§ Task:
Which lines below include the string "plate"? Please show each one.

§ Records shown:
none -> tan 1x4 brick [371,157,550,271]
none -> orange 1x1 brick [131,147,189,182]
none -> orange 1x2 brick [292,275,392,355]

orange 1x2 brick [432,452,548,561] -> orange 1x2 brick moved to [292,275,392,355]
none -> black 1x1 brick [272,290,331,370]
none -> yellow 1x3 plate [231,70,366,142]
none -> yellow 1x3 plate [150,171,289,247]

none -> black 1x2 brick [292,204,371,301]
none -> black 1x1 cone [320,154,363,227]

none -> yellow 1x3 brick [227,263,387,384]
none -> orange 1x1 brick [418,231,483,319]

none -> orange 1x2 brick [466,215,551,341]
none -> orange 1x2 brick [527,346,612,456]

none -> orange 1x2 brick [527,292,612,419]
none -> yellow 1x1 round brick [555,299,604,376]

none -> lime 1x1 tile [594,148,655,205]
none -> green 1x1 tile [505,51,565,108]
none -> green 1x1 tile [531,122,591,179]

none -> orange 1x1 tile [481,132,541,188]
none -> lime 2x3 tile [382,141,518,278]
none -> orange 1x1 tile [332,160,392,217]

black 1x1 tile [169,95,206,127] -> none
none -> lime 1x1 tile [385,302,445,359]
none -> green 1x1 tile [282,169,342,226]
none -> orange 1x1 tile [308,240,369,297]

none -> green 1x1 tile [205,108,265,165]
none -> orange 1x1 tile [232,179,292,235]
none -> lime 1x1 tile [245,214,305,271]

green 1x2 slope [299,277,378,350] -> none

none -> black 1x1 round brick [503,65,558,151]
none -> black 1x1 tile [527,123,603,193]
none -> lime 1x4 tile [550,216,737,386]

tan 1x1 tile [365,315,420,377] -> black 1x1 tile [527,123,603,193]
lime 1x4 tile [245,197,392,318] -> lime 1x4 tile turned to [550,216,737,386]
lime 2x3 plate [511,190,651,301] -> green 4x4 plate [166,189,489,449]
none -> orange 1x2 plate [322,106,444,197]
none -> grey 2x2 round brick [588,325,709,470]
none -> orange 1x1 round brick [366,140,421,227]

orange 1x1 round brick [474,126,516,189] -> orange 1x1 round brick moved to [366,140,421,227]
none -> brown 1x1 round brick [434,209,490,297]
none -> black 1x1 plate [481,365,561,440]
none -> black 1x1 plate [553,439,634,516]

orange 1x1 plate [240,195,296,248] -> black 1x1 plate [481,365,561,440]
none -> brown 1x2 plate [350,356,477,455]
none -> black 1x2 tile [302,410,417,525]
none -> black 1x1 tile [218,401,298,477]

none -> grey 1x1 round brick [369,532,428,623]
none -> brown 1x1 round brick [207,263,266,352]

§ Result for this task:
none -> yellow 1x3 plate [231,70,366,142]
none -> yellow 1x3 plate [150,171,289,247]
lime 2x3 plate [511,190,651,301] -> green 4x4 plate [166,189,489,449]
none -> orange 1x2 plate [322,106,444,197]
none -> black 1x1 plate [481,365,561,440]
none -> black 1x1 plate [553,439,634,516]
orange 1x1 plate [240,195,296,248] -> black 1x1 plate [481,365,561,440]
none -> brown 1x2 plate [350,356,477,455]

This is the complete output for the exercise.